*** Opening Records for this task ***

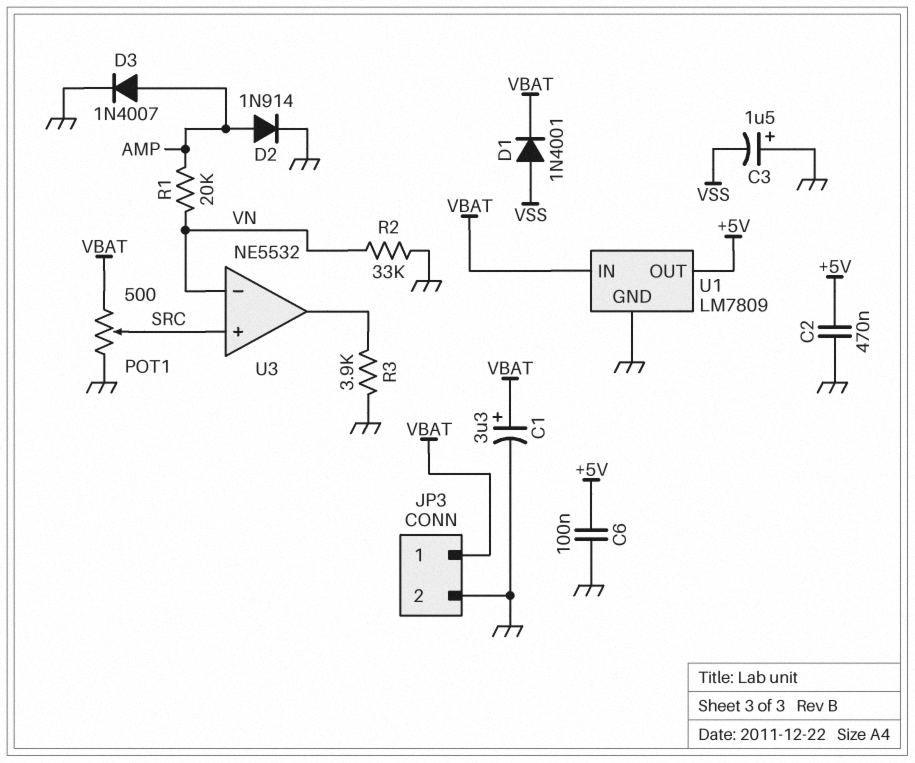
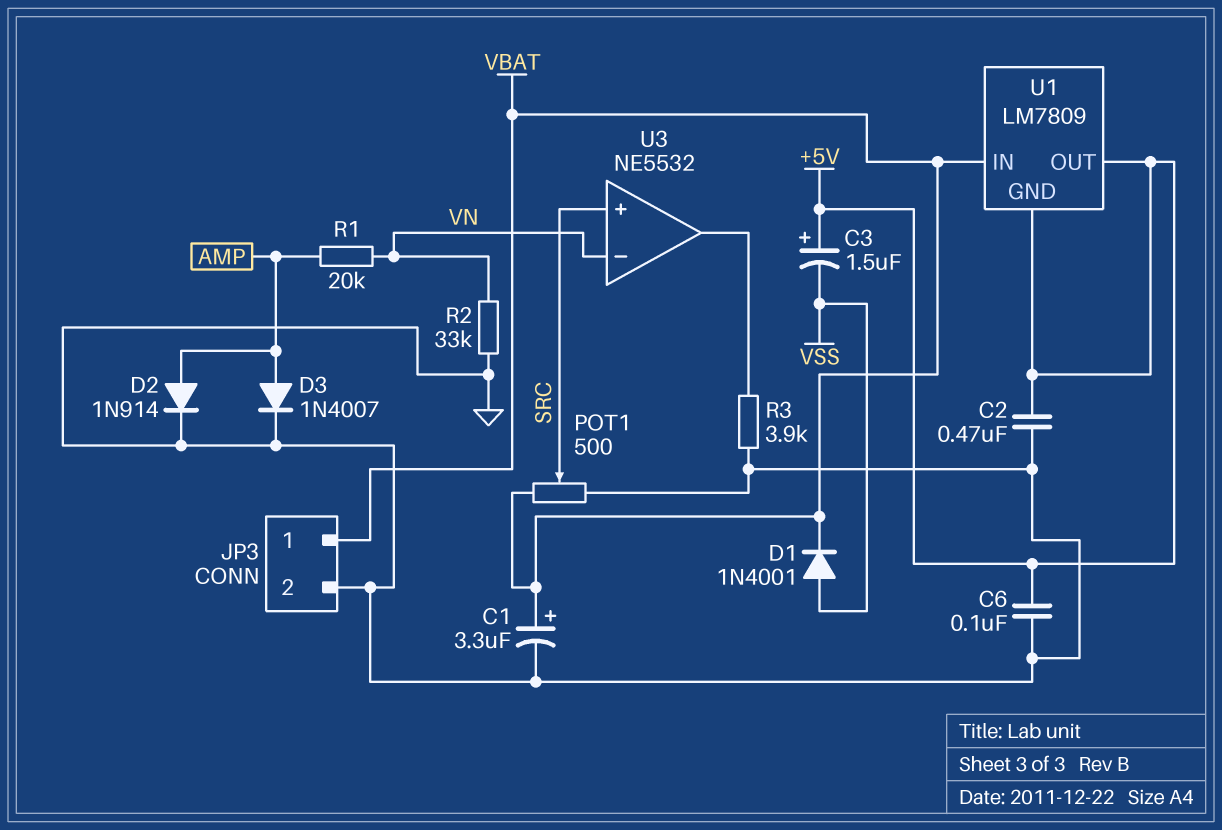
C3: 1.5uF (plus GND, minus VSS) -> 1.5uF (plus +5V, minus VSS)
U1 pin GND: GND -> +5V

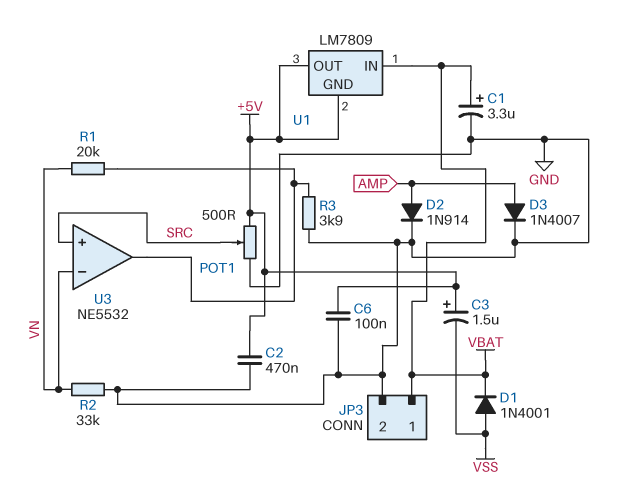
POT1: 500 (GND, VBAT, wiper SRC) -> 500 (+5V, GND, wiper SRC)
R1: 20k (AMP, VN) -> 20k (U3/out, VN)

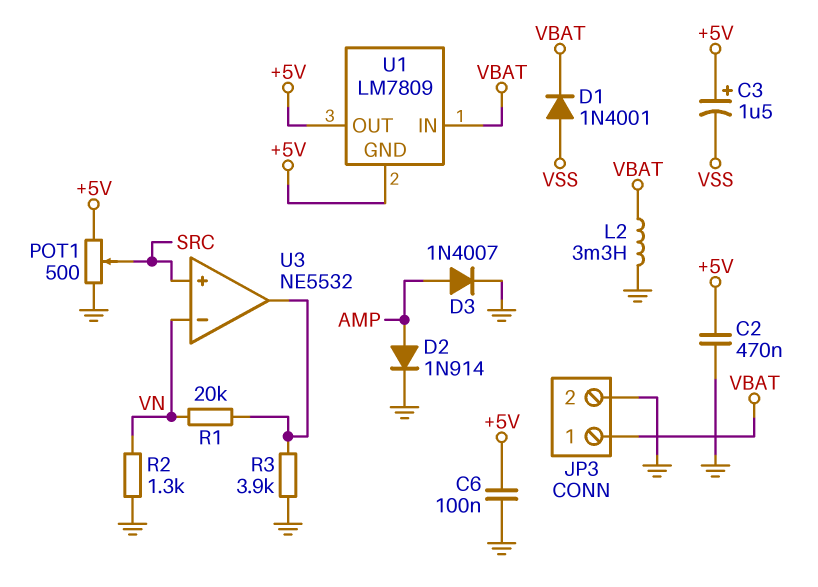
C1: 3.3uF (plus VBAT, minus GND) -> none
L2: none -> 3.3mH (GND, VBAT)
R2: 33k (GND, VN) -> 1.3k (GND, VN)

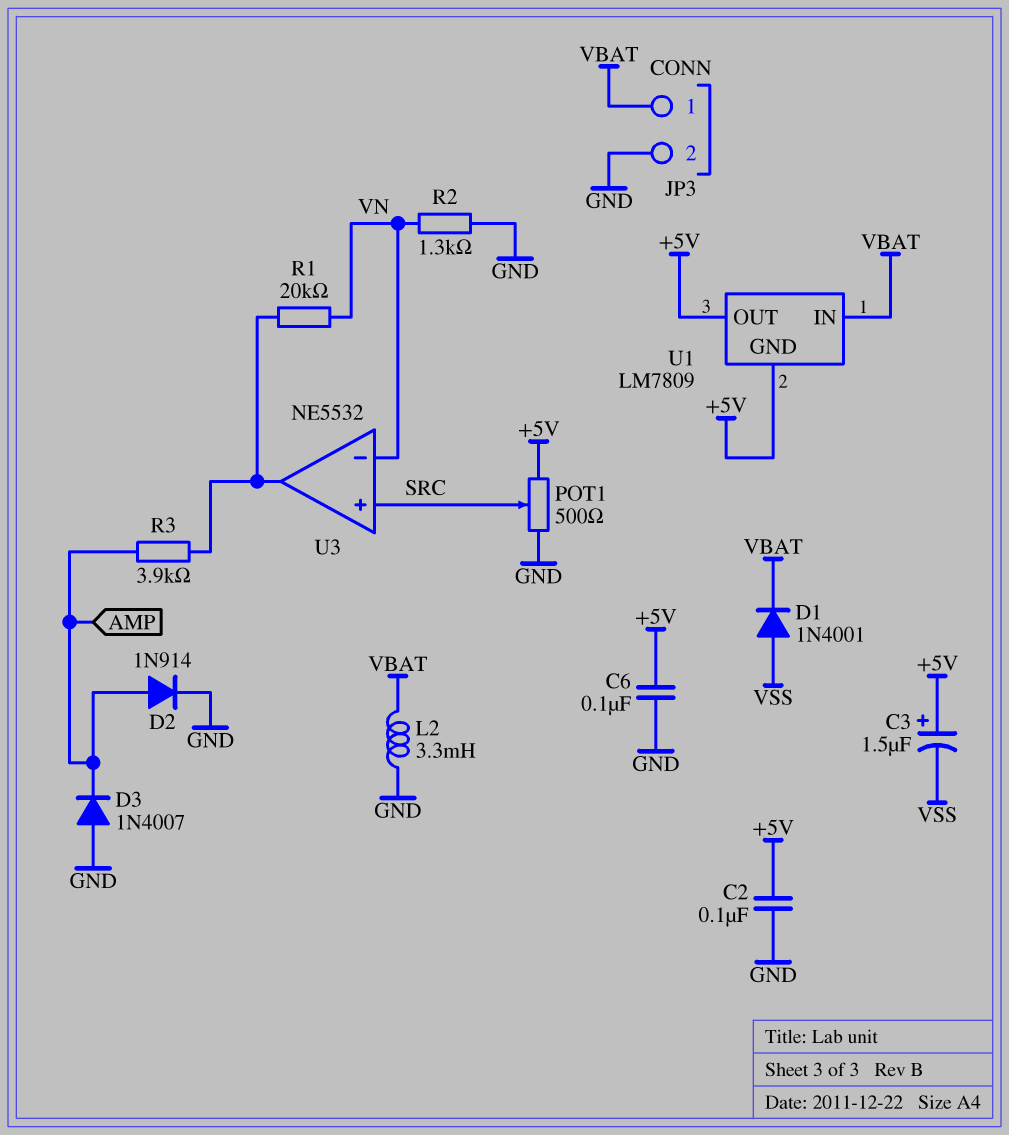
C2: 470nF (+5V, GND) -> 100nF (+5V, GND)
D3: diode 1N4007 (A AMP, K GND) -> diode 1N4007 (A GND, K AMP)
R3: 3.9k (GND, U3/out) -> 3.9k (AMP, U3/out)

*** Closing Records for this task ***
*** Opening Records for this task ***

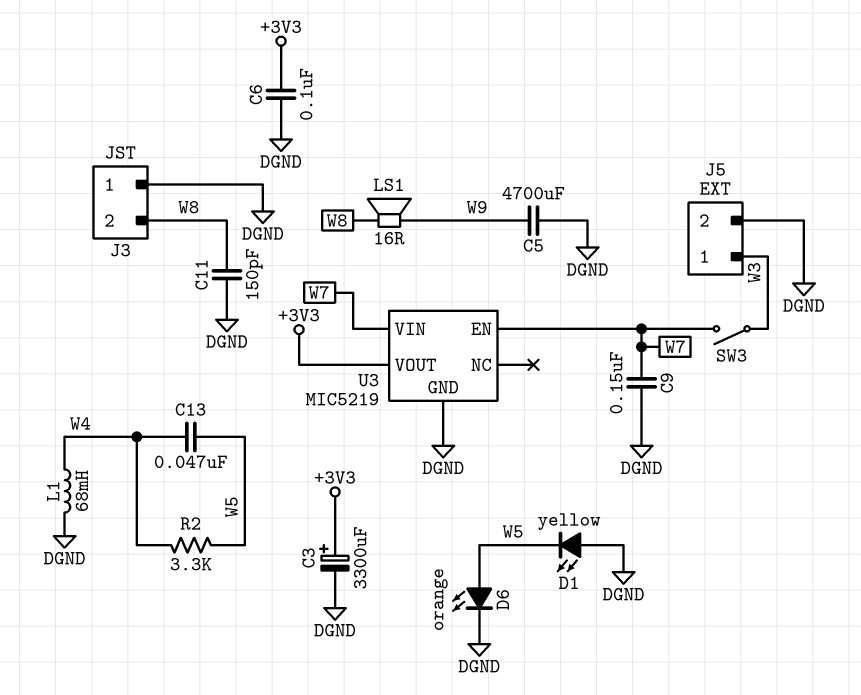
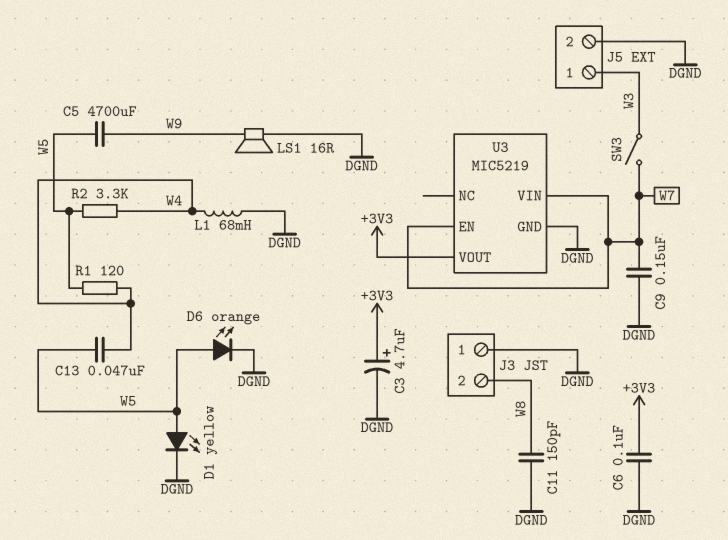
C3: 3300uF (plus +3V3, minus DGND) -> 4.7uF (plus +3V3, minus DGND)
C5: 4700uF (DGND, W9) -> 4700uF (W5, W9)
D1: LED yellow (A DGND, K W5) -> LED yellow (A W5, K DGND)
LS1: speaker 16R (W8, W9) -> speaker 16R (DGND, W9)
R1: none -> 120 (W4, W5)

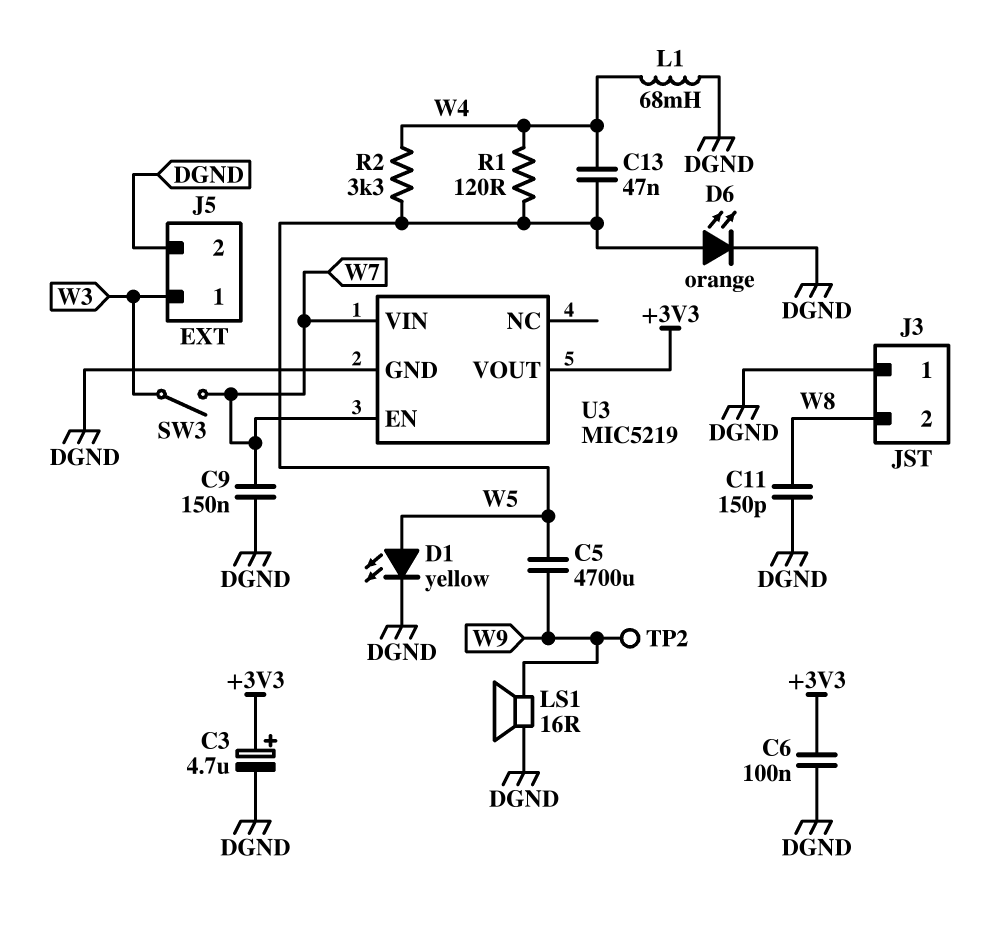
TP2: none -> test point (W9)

*** Closing Records for this task ***

■ Exercise description
Write out exactly the run of lines above that starts at the line containing "LS1: speaker 16R" and ends at the line containing "TP2: none -> test point (W9)". Include both, and leave the pictures out.

■ Written solution
LS1: speaker 16R (W8, W9) -> speaker 16R (DGND, W9)
R1: none -> 120 (W4, W5)

TP2: none -> test point (W9)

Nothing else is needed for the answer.